Task directions >>
Check every line of the material below for the string "camera", and return the ones that have it.

Entries shown >>
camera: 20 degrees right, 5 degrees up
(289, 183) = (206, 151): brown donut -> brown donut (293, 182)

---

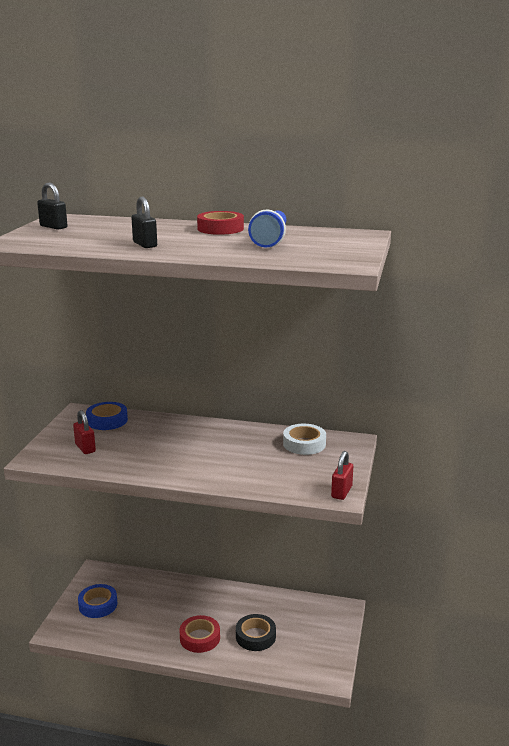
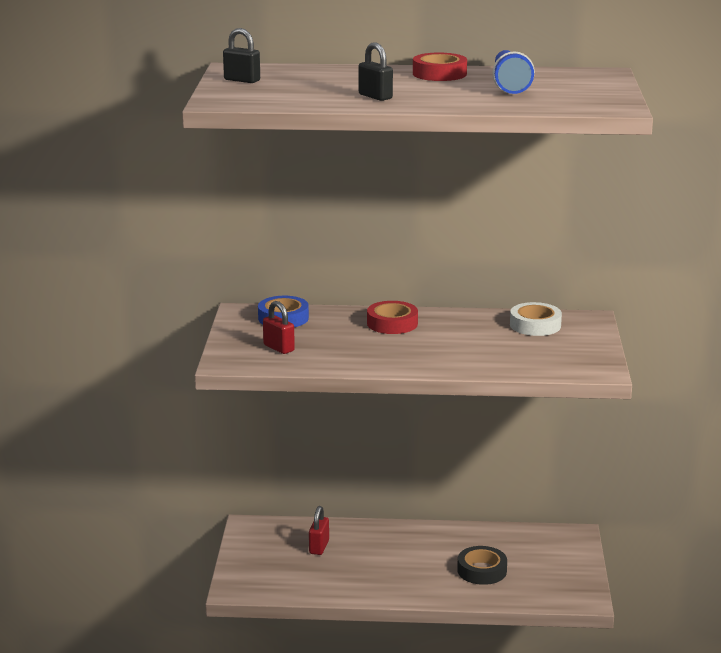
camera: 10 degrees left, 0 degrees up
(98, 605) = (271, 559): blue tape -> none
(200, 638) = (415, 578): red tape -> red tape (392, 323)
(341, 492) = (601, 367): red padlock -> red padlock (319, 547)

Output for this task >>
camera: 20 degrees right, 5 degrees up
camera: 10 degrees left, 0 degrees up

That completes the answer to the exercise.